* Instructions to follow: Retype the range from the line holding "(712, 111) = (660, 166): purple" to the last line of the listing, inclusive, exactly as it appears and with nothing else.

* Given entries:
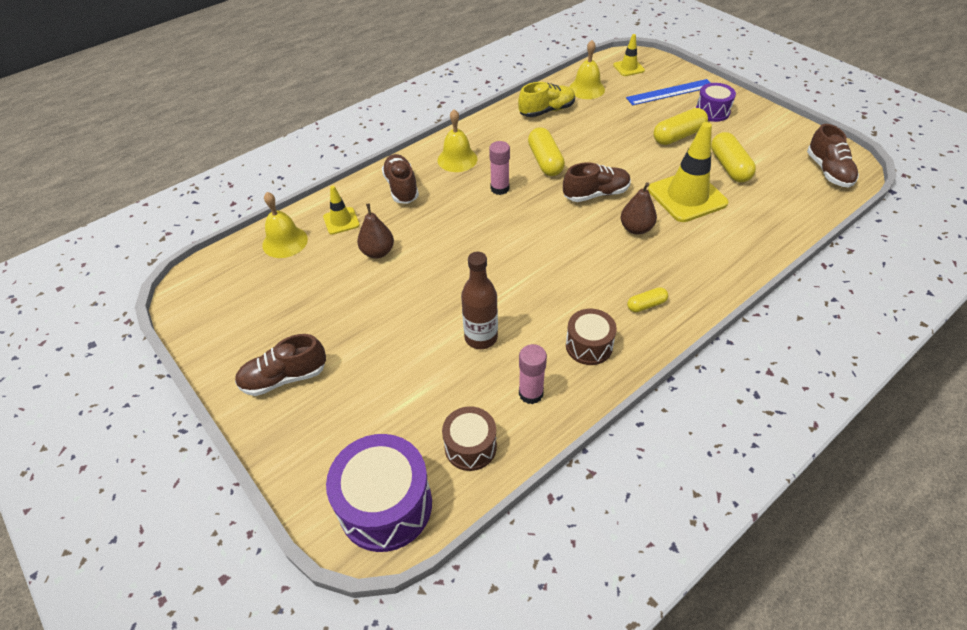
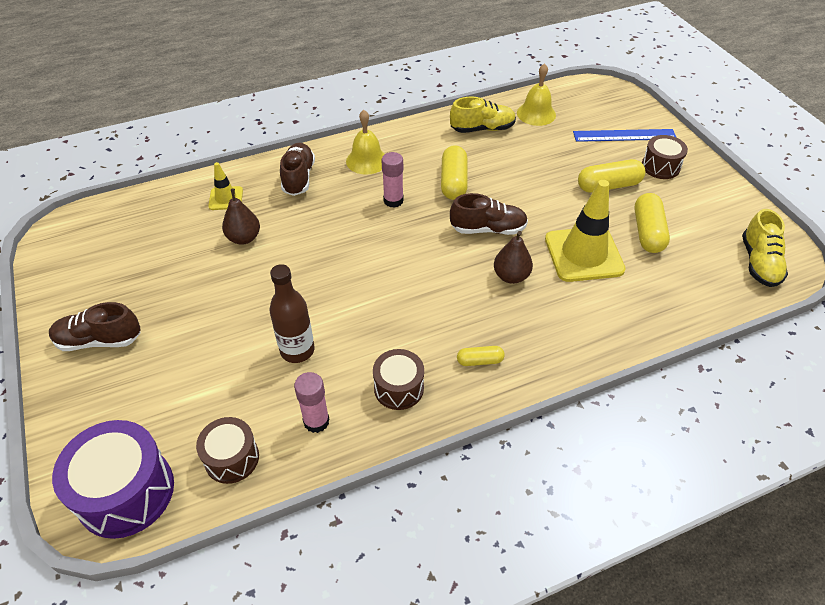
camera: 15 degrees right, 0 degrees up
(285, 242) = (165, 207): yellow bell -> none
(628, 68) = (593, 99): yellow traffic cone -> none
(712, 111) = (660, 166): purple drum -> brown drum
(828, 171) = (759, 263): brown shoe -> yellow shoe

* Reply to the exercise:
(712, 111) = (660, 166): purple drum -> brown drum
(828, 171) = (759, 263): brown shoe -> yellow shoe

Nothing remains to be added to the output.